## What is needed
Look through the listing below for the word "pink" and copy every line where it occurs.

## Information supplied
_ _ _ _ _

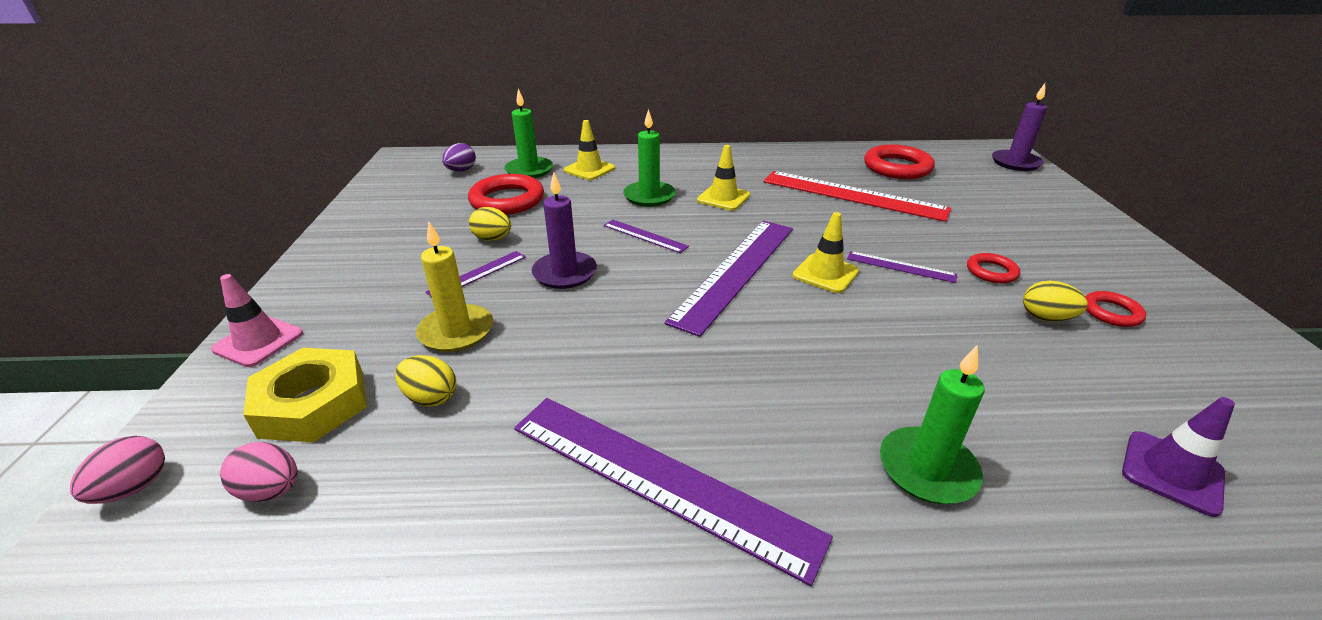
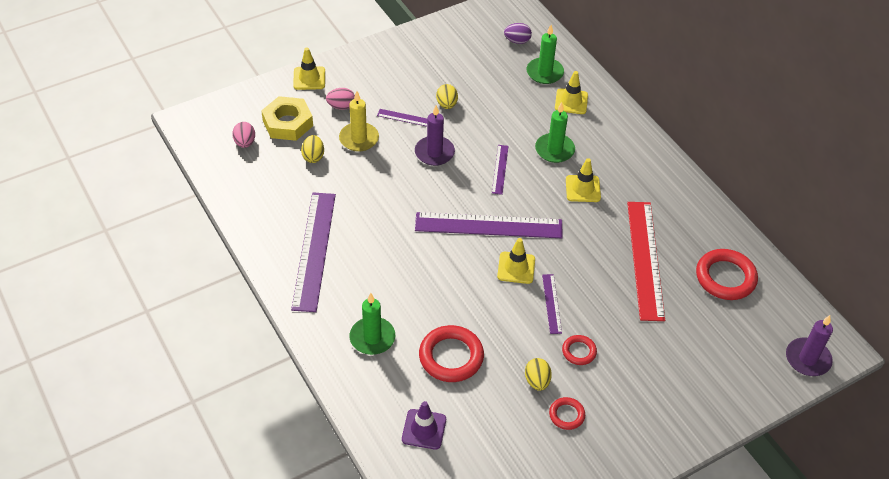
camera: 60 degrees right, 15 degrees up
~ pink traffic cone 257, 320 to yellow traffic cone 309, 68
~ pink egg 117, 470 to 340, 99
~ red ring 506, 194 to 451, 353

_ _ _ _ _

## Written answer
~ pink traffic cone 257, 320 to yellow traffic cone 309, 68
~ pink egg 117, 470 to 340, 99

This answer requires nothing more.